• [WHAT TO DO] Return the data below exactly, but only from the line containing "camera: 155 degrees left, 5 degrees up" through the line containing "(511, 281) = (342, 330): green cactus -> none", with both of those lines included.

• [PROVIDED MATERIAL]

━━━━━━━━━━━━━━━━

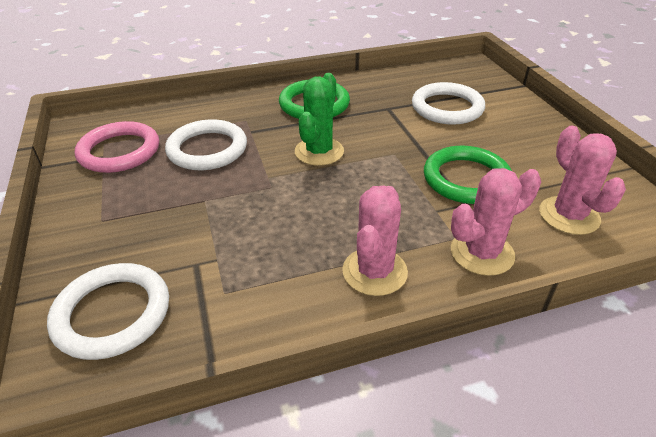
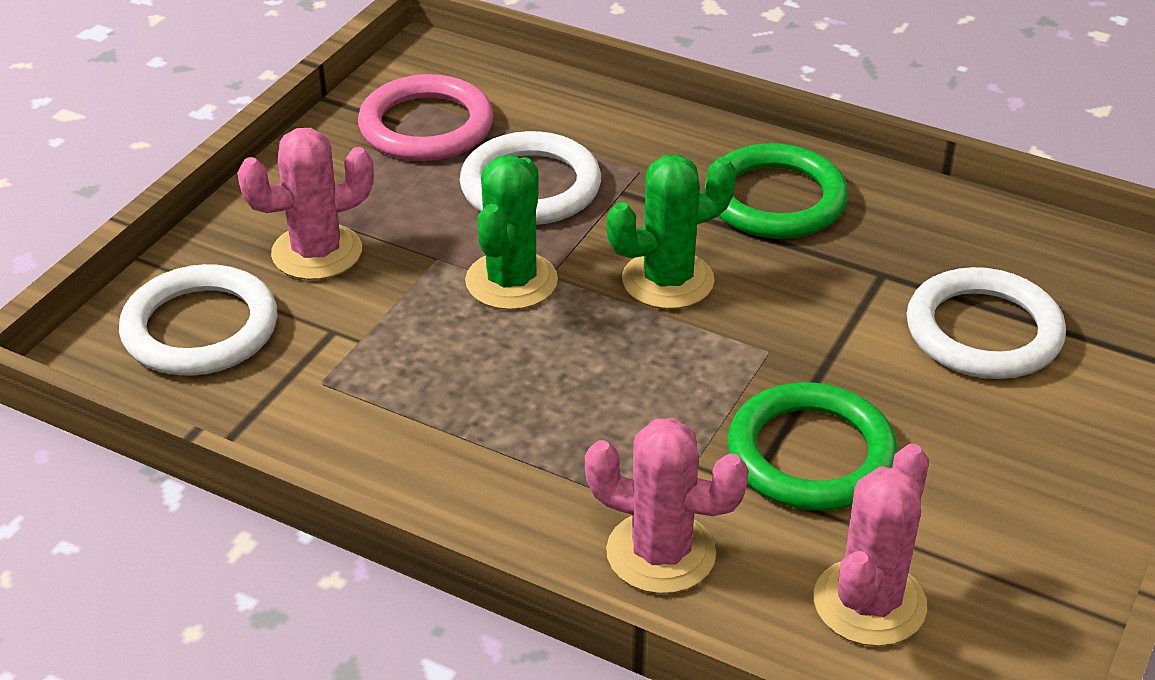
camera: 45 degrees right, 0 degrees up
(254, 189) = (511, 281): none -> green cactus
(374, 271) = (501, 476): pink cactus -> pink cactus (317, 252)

━━━━━━━━━━━━━━━━

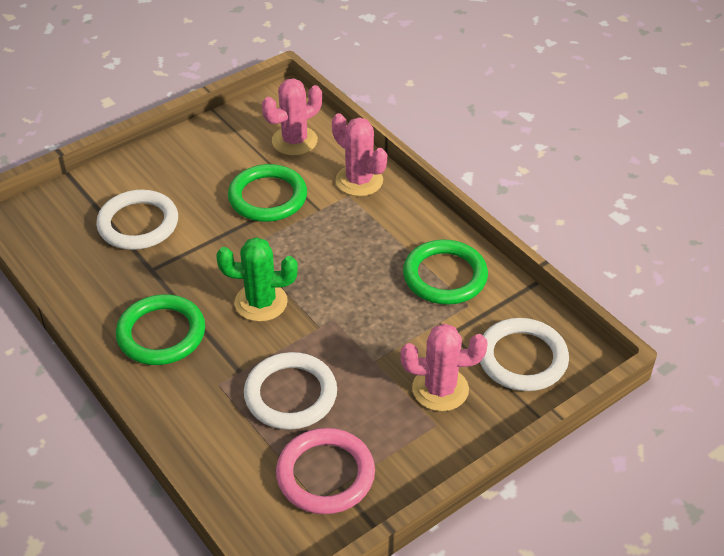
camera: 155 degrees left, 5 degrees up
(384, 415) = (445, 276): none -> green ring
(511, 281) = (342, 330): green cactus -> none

━━━━━━━━━━━━━━━━

• [RESPONSE FOR THIS EXERCISE]
camera: 155 degrees left, 5 degrees up
(384, 415) = (445, 276): none -> green ring
(511, 281) = (342, 330): green cactus -> none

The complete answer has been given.